What is expected ▸ Write out each record below exactly, without pictures.
########################################
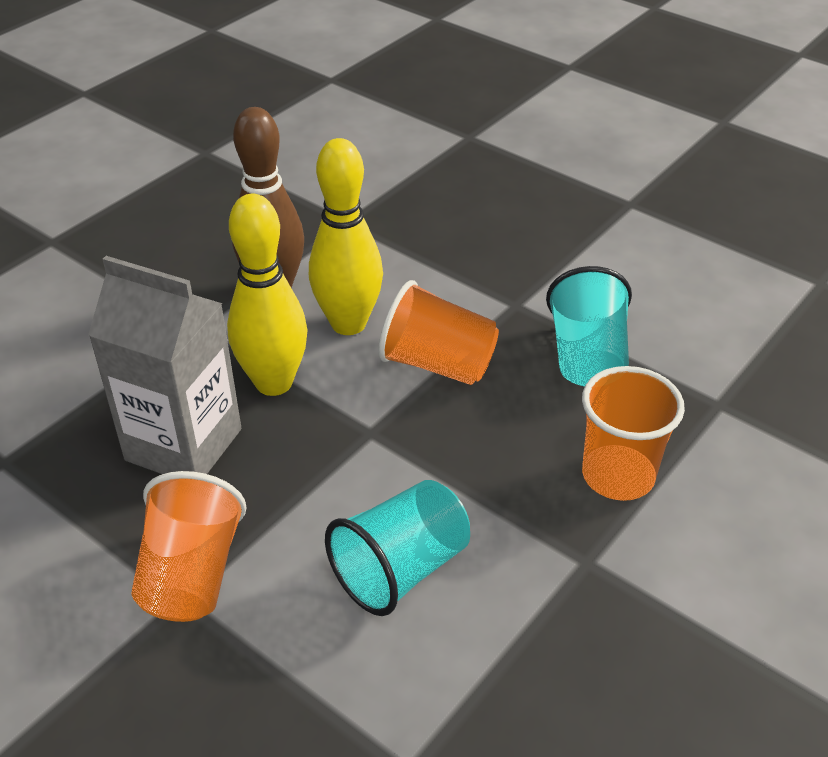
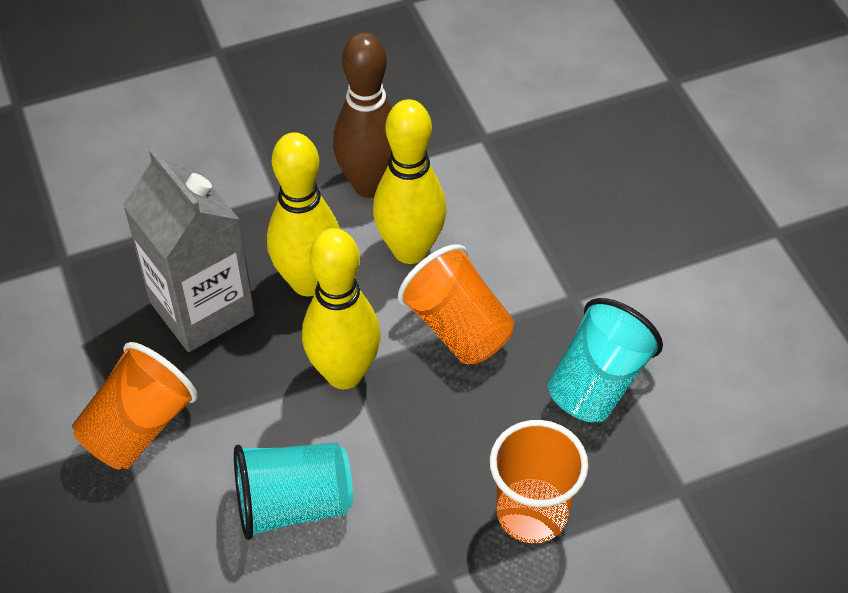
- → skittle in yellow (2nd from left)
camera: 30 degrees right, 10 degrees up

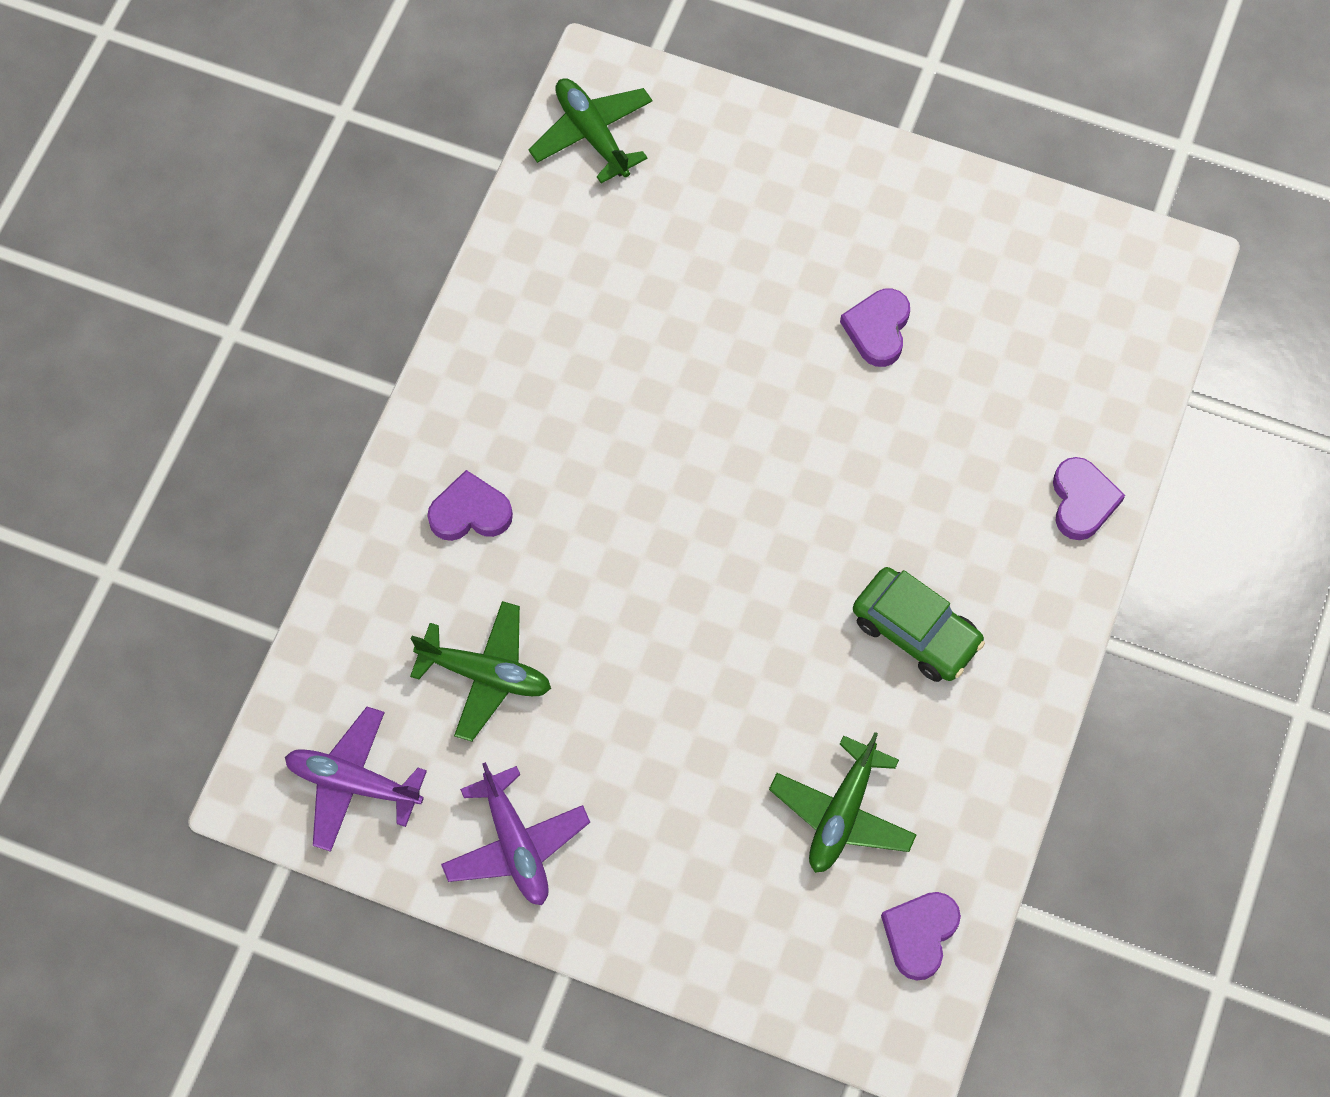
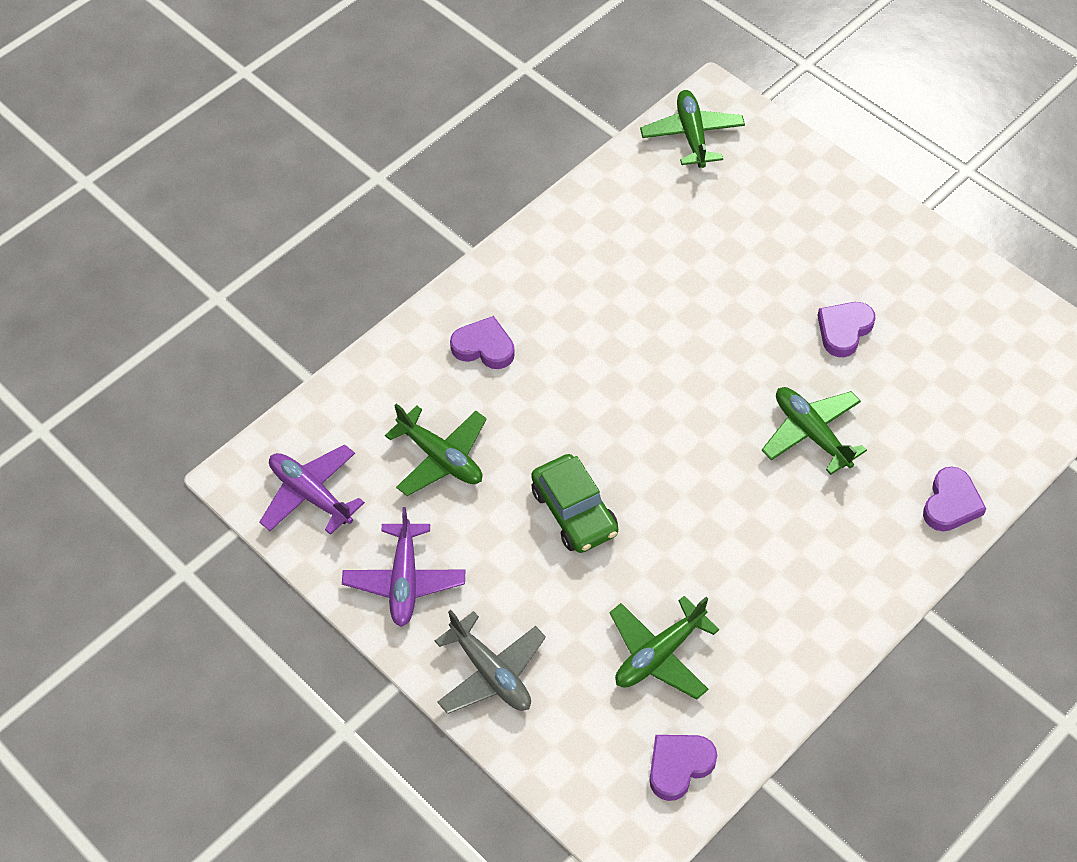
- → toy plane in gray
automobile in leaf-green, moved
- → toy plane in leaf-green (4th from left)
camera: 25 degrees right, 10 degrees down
########################################
Task solution ▸
- → skittle in yellow (2nd from left)
camera: 30 degrees right, 10 degrees up

- → toy plane in gray
automobile in leaf-green, moved
- → toy plane in leaf-green (4th from left)
camera: 25 degrees right, 10 degrees down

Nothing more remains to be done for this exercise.